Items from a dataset
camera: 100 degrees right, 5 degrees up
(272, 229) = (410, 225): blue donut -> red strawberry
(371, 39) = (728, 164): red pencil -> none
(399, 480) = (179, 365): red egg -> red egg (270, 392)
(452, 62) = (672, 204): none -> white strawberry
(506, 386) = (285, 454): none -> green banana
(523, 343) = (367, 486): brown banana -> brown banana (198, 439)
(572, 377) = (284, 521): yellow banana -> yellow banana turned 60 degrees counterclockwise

How to complete this task – The required answer is the complete data, repeated exactly.

Response to this exercise –
camera: 100 degrees right, 5 degrees up
(272, 229) = (410, 225): blue donut -> red strawberry
(371, 39) = (728, 164): red pencil -> none
(399, 480) = (179, 365): red egg -> red egg (270, 392)
(452, 62) = (672, 204): none -> white strawberry
(506, 386) = (285, 454): none -> green banana
(523, 343) = (367, 486): brown banana -> brown banana (198, 439)
(572, 377) = (284, 521): yellow banana -> yellow banana turned 60 degrees counterclockwise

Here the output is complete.